**ABOUT THIS EXERCISE**. Reproduce word for word, from the entries below, the line with "(232, 159) = (380, 200): yellow", the line with "(532, 258) = (120, 591): brown", and every line between them, and nothing more.

**SUPPLIED INFORMATION**.
↓

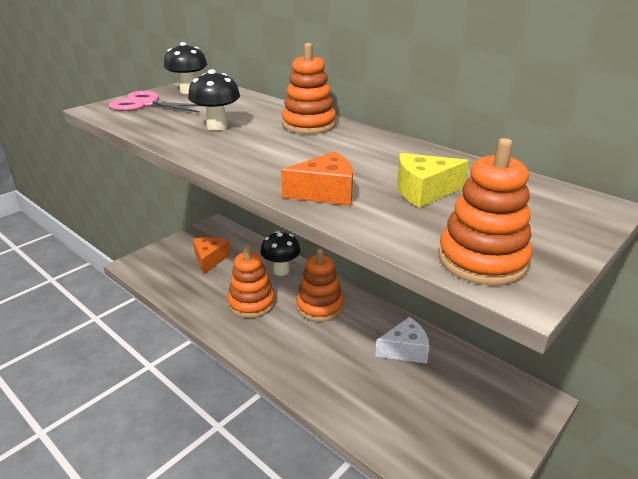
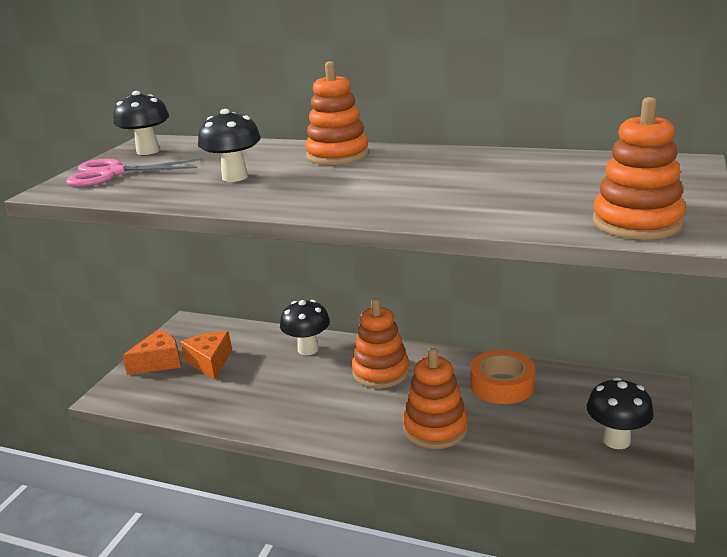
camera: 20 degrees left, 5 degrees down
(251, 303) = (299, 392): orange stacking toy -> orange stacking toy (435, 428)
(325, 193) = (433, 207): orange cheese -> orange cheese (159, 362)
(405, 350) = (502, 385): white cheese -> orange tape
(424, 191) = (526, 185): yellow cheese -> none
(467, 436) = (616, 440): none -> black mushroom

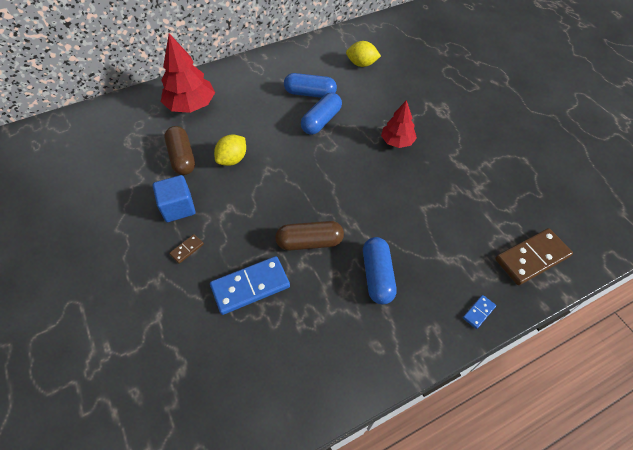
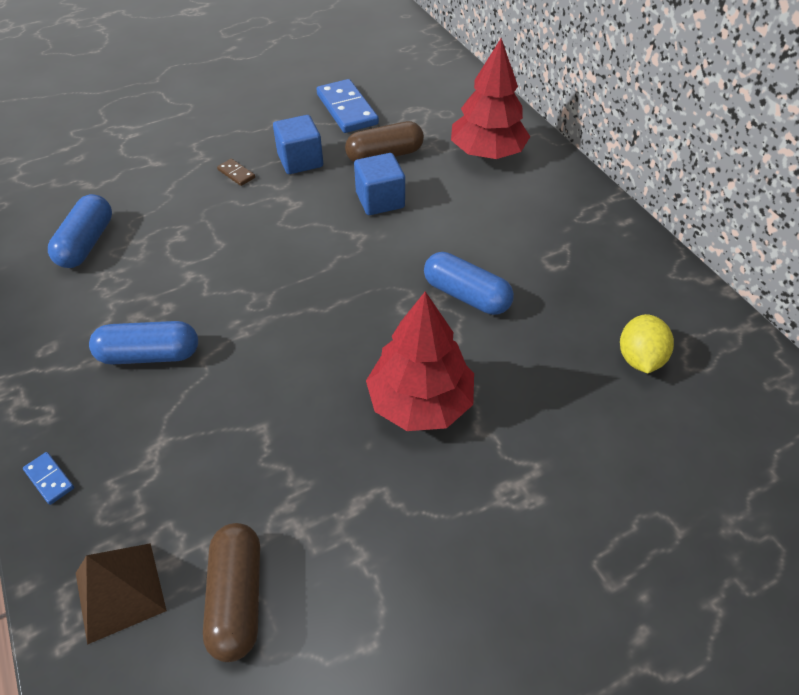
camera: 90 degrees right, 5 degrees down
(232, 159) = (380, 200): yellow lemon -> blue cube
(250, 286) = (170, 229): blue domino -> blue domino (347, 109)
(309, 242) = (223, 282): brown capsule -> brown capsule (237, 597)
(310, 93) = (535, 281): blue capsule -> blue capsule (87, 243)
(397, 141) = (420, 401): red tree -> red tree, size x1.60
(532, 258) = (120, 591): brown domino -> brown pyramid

↑
↓

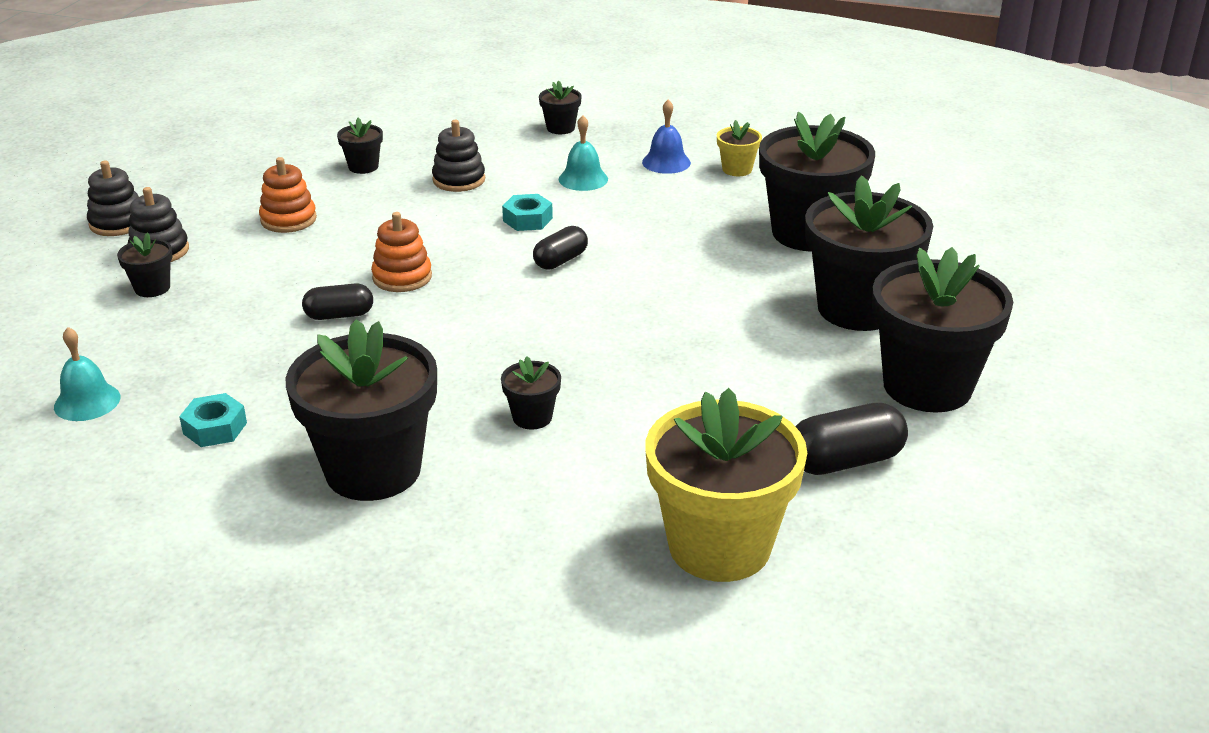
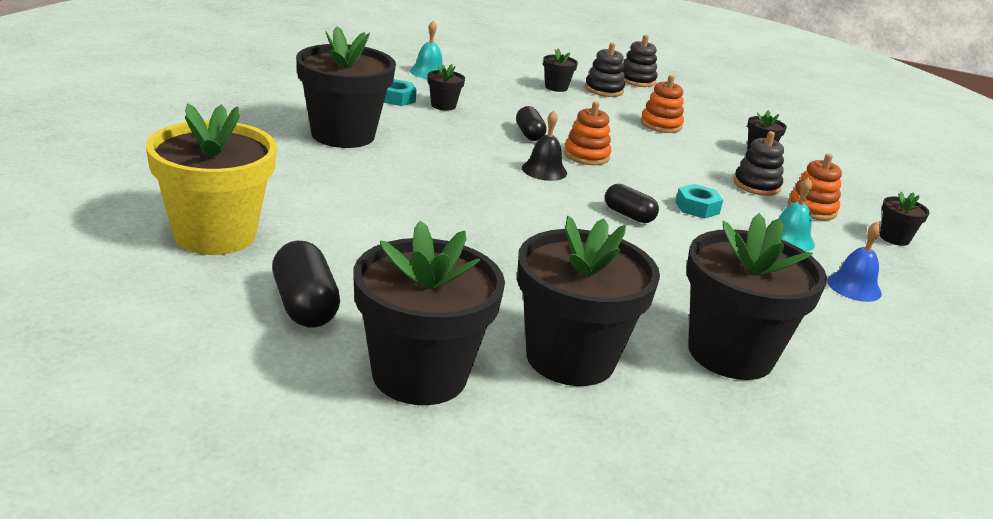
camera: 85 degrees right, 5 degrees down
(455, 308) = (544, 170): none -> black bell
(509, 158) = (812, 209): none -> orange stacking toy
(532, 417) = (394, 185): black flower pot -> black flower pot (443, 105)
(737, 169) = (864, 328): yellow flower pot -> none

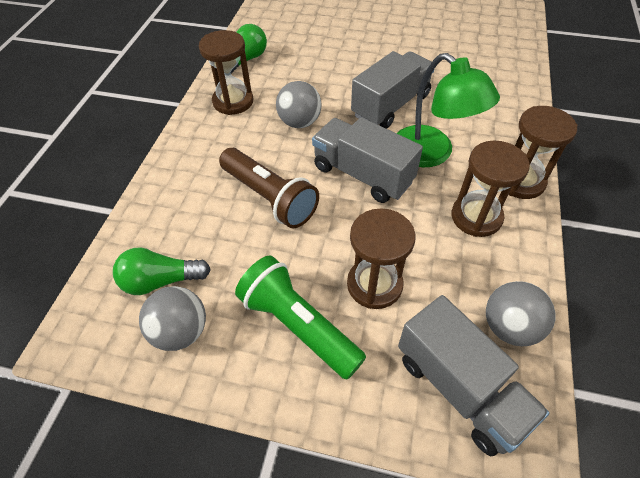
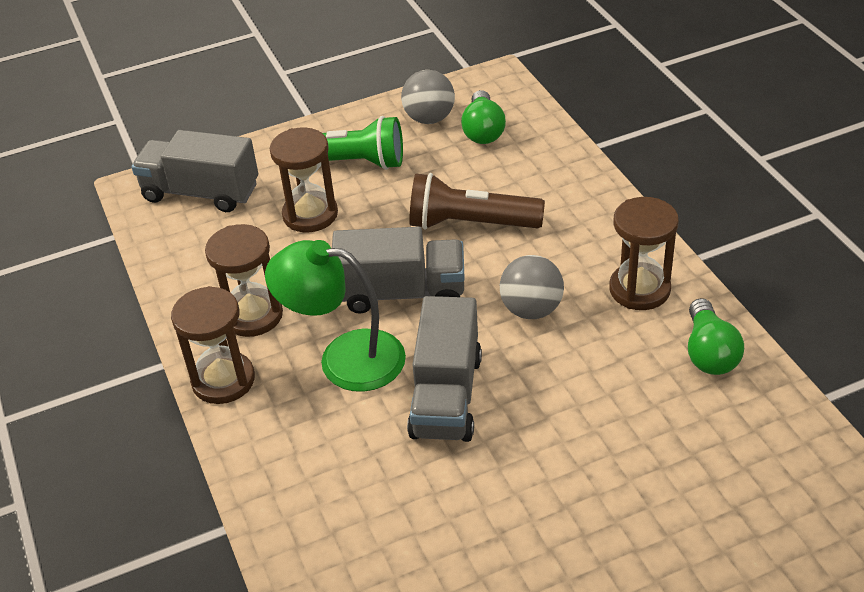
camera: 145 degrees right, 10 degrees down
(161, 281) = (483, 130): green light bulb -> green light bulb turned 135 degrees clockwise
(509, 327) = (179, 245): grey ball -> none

↑

**RESPONSE BELOW**.
(232, 159) = (380, 200): yellow lemon -> blue cube
(250, 286) = (170, 229): blue domino -> blue domino (347, 109)
(309, 242) = (223, 282): brown capsule -> brown capsule (237, 597)
(310, 93) = (535, 281): blue capsule -> blue capsule (87, 243)
(397, 141) = (420, 401): red tree -> red tree, size x1.60
(532, 258) = (120, 591): brown domino -> brown pyramid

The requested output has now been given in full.